== ASSIGNMENT ==
Output all of the records below verbatim, line for line, leaving out the pictures.

== DATA EXTRACT ==

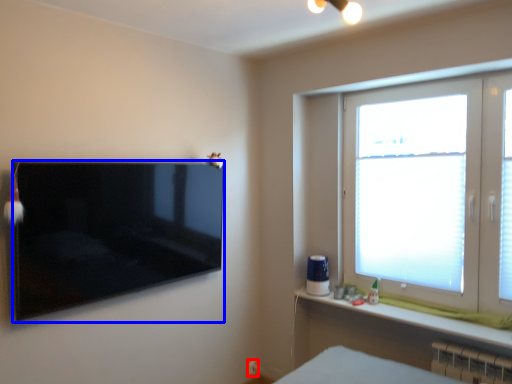
Question: Among these objects, which one is farthest to the camera, electric outlet (highlighted by a red box) or television (highlighted by a blue box)?

Choices:
 (A) electric outlet
 (B) television

Answer: (A)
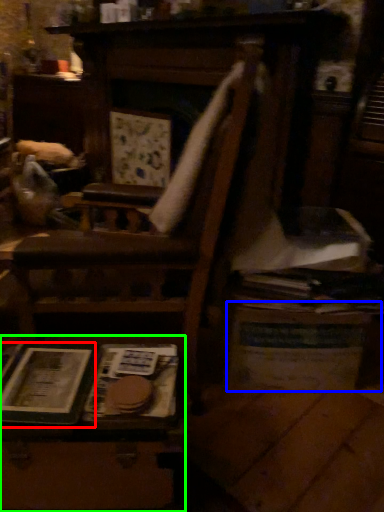
Question: Which object is the farthest from paperback book (highlighted by a red box)? Choose among these: table (highlighted by a blue box) or table (highlighted by a green box).

Choices:
 (A) table
 (B) table

Answer: (A)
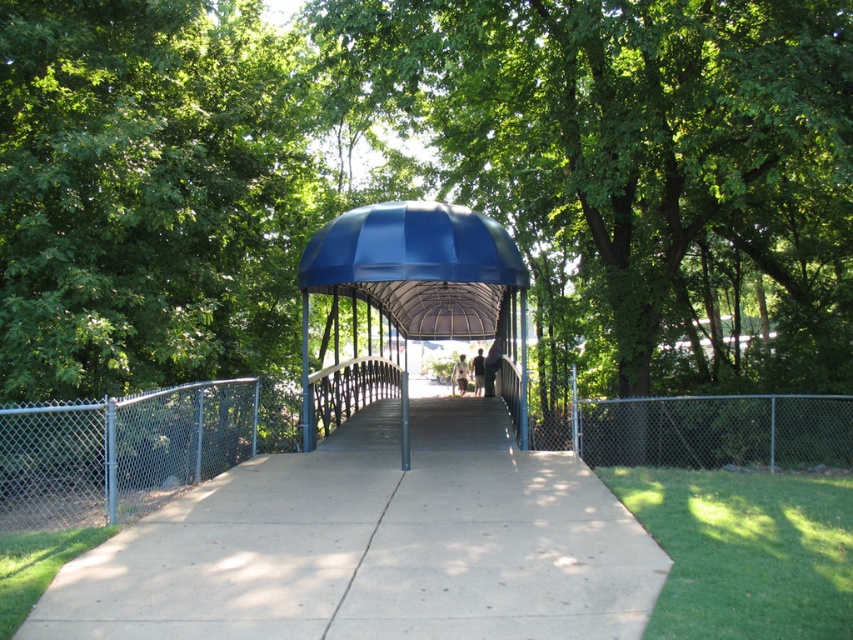
Who is positioned more to the left, green leafy tree at center or blue metal/glass gazebo at center?

Positioned to the left is blue metal/glass gazebo at center.

Is the position of green leafy tree at center less distant than that of blue metal/glass gazebo at center?

Yes, green leafy tree at center is in front of blue metal/glass gazebo at center.

At what (x,y) coordinates should I click in order to perform the action: click on green leafy tree at center. Please return your answer as a coordinate pair (x, y). Looking at the image, I should click on (637, 170).

The image size is (853, 640). In order to click on green leafy tree at center in this screenshot , I will do (x=637, y=170).

Is dark blue fabric person at center thinner than light brown fabric shirt at center?

Indeed, dark blue fabric person at center has a lesser width compared to light brown fabric shirt at center.

Measure the distance between dark blue fabric person at center and light brown fabric shirt at center.

dark blue fabric person at center and light brown fabric shirt at center are 19.51 feet apart.

Who is more distant from viewer, (498,360) or (462,364)?

Positioned behind is point (462,364).

The image size is (853, 640). I want to click on dark blue fabric person at center, so click(x=491, y=365).

Can you confirm if chain link fence at left is bigger than light brown fabric shirt at center?

Correct, chain link fence at left is larger in size than light brown fabric shirt at center.

Can you confirm if chain link fence at left is positioned to the right of light brown fabric shirt at center?

In fact, chain link fence at left is to the left of light brown fabric shirt at center.

Measure the distance between point (132, 465) and camera.

Point (132, 465) is 25.94 feet from camera.

Find the location of a particular element. chain link fence at left is located at coordinates (119, 452).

== SOLUTION TO THE EXERCISE ==
Question: Among these objects, which one is farthest to the camera, electric outlet (highlighted by a red box) or television (highlighted by a blue box)?

Choices:
 (A) electric outlet
 (B) television

Answer: (A)
Question: Which object is the farthest from paperback book (highlighted by a red box)? Choose among these: table (highlighted by a blue box) or table (highlighted by a green box).

Choices:
 (A) table
 (B) table

Answer: (A)
Who is positioned more to the left, green leafy tree at center or blue metal/glass gazebo at center?

Positioned to the left is blue metal/glass gazebo at center.

Is the position of green leafy tree at center less distant than that of blue metal/glass gazebo at center?

Yes, green leafy tree at center is in front of blue metal/glass gazebo at center.

At what (x,y) coordinates should I click in order to perform the action: click on green leafy tree at center. Please return your answer as a coordinate pair (x, y). Looking at the image, I should click on (637, 170).

The image size is (853, 640). In order to click on green leafy tree at center in this screenshot , I will do (x=637, y=170).

Is dark blue fabric person at center thinner than light brown fabric shirt at center?

Indeed, dark blue fabric person at center has a lesser width compared to light brown fabric shirt at center.

Measure the distance between dark blue fabric person at center and light brown fabric shirt at center.

dark blue fabric person at center and light brown fabric shirt at center are 19.51 feet apart.

Who is more distant from viewer, (498,360) or (462,364)?

Positioned behind is point (462,364).

The image size is (853, 640). I want to click on dark blue fabric person at center, so click(x=491, y=365).

Can you confirm if chain link fence at left is bigger than light brown fabric shirt at center?

Correct, chain link fence at left is larger in size than light brown fabric shirt at center.

Can you confirm if chain link fence at left is positioned to the right of light brown fabric shirt at center?

In fact, chain link fence at left is to the left of light brown fabric shirt at center.

Measure the distance between point (132, 465) and camera.

Point (132, 465) is 25.94 feet from camera.

Find the location of a particular element. chain link fence at left is located at coordinates (119, 452).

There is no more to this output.